• EXERCISE BRIEF:
Make an exact copy, without pictures, of the lines below from the one containing "relocated | royal" to the last line, both ends included.

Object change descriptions
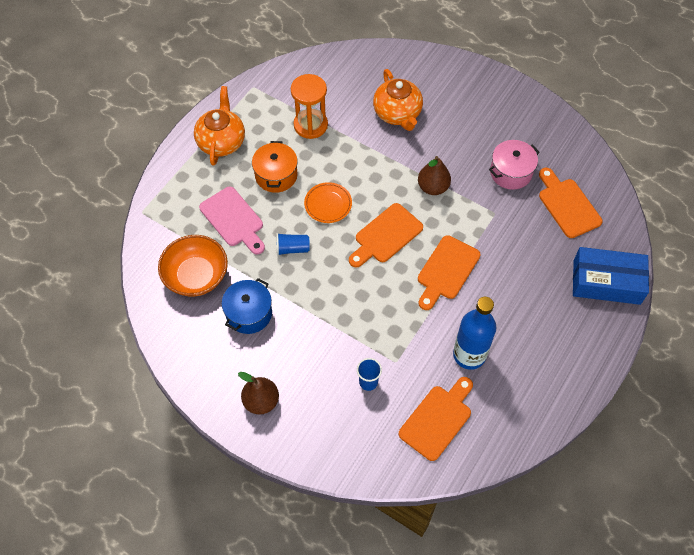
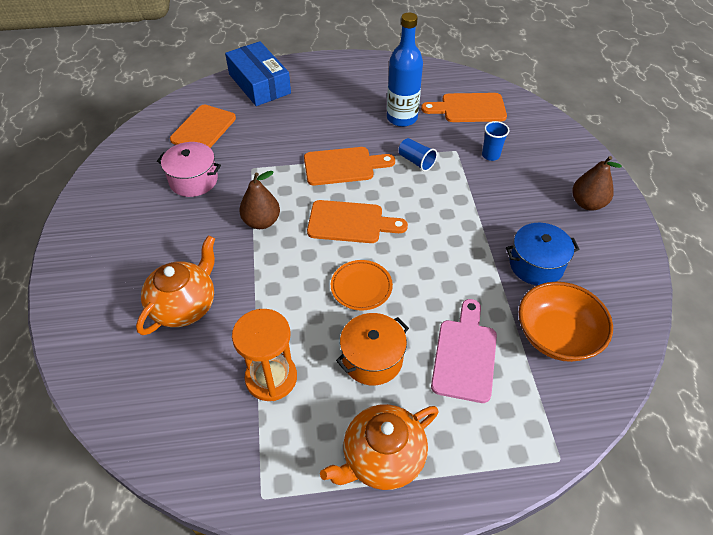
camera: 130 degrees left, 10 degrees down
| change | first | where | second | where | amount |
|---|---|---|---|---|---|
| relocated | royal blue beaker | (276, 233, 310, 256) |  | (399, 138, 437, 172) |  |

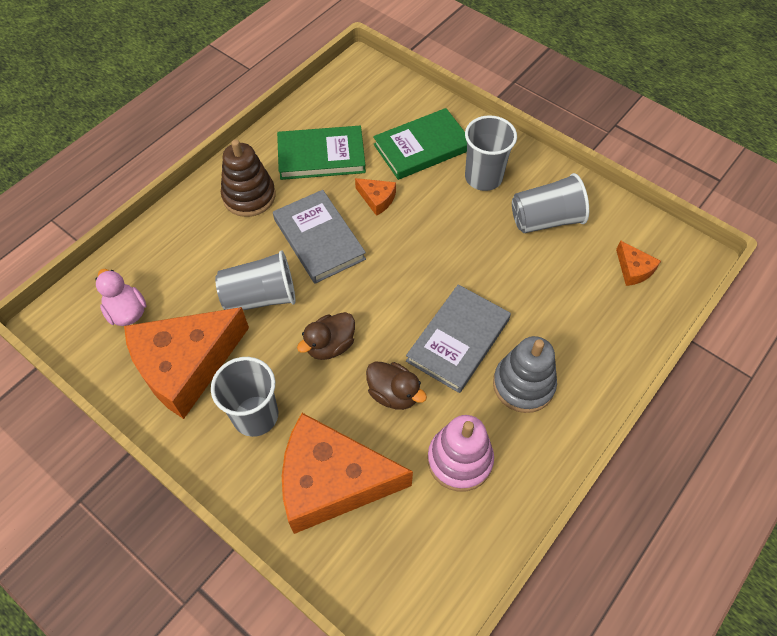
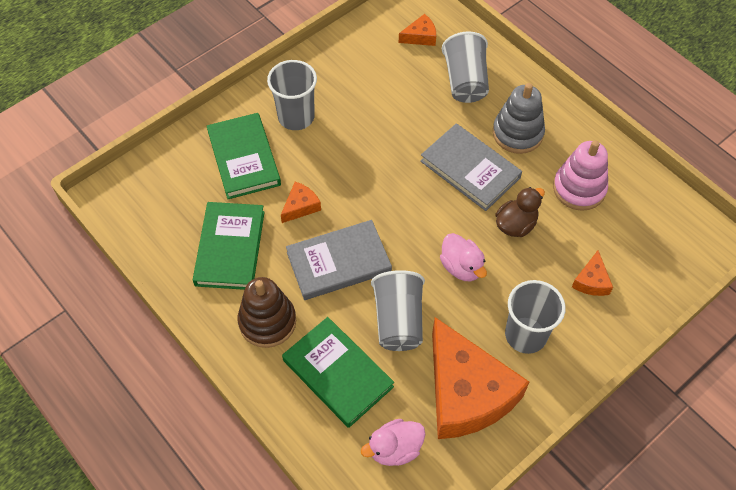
camera: 80 degrees left, 0 degrees up
| change | first | where | second | where | amount |
|---|---|---|---|---|---|
| size | bright orange cheese | (282, 413, 413, 534) |  | (572, 250, 613, 296) | x0.42 |
| colour | brown duck | (297, 312, 355, 360) | pink duck | (440, 233, 487, 281) |  |
| relocated | gray beaker | (512, 173, 589, 233) |  | (442, 31, 489, 103) |  |
| appeared |  |  | green hardcover | (282, 317, 394, 428) |  |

• ANSWER SECTION:
| relocated | royal blue beaker | (276, 233, 310, 256) |  | (399, 138, 437, 172) |  |

camera: 80 degrees left, 0 degrees up
| change | first | where | second | where | amount |
|---|---|---|---|---|---|
| size | bright orange cheese | (282, 413, 413, 534) |  | (572, 250, 613, 296) | x0.42 |
| colour | brown duck | (297, 312, 355, 360) | pink duck | (440, 233, 487, 281) |  |
| relocated | gray beaker | (512, 173, 589, 233) |  | (442, 31, 489, 103) |  |
| appeared |  |  | green hardcover | (282, 317, 394, 428) |  |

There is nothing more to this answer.